[Image sets with object changes]

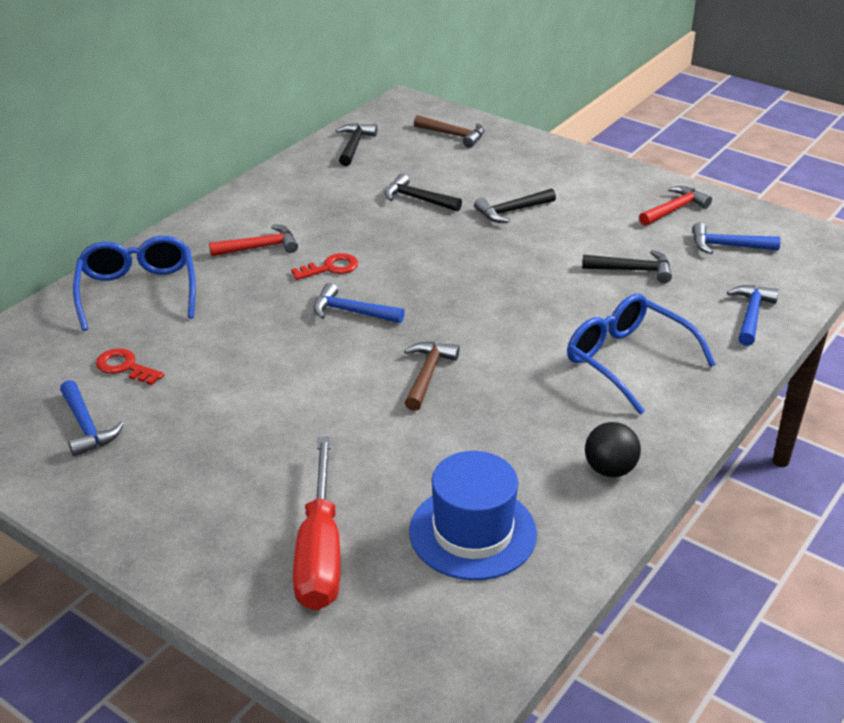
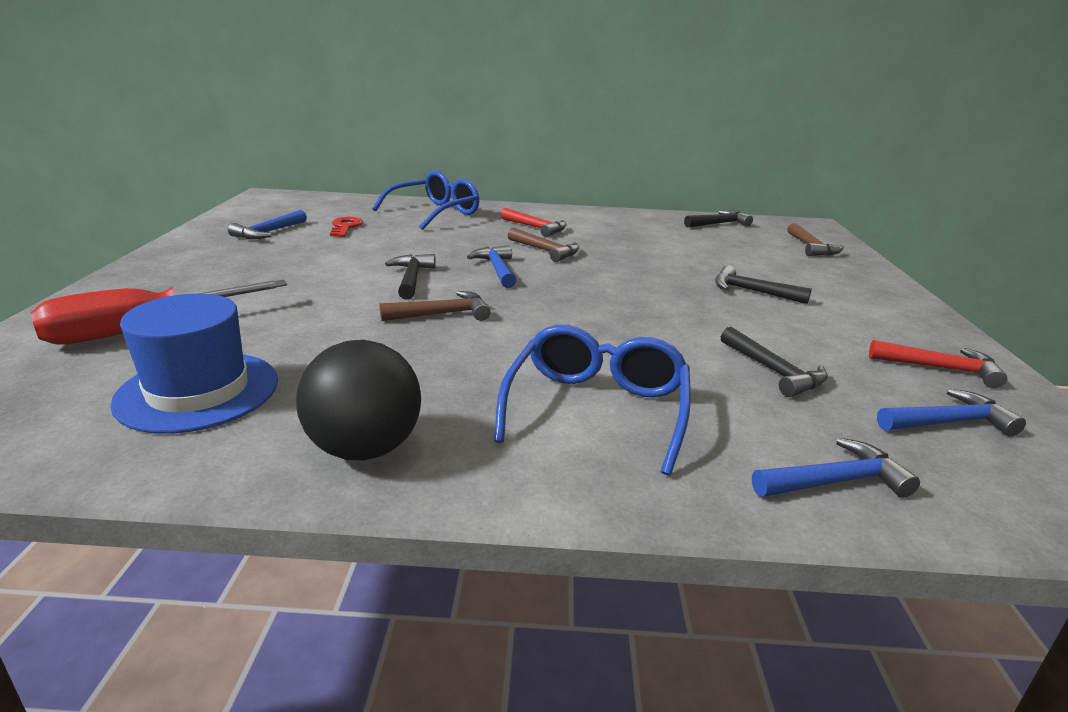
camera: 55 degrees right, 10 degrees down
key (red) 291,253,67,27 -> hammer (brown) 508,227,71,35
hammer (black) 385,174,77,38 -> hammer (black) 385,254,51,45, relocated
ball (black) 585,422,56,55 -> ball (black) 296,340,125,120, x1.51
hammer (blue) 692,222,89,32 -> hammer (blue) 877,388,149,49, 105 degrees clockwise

*EXERCISE:*
Your task is to set down exactly the lines from the line containing "ball (black) 585,422,56,55" to the end of the data above, including both ends.

*SOLUTION:*
ball (black) 585,422,56,55 -> ball (black) 296,340,125,120, x1.51
hammer (blue) 692,222,89,32 -> hammer (blue) 877,388,149,49, 105 degrees clockwise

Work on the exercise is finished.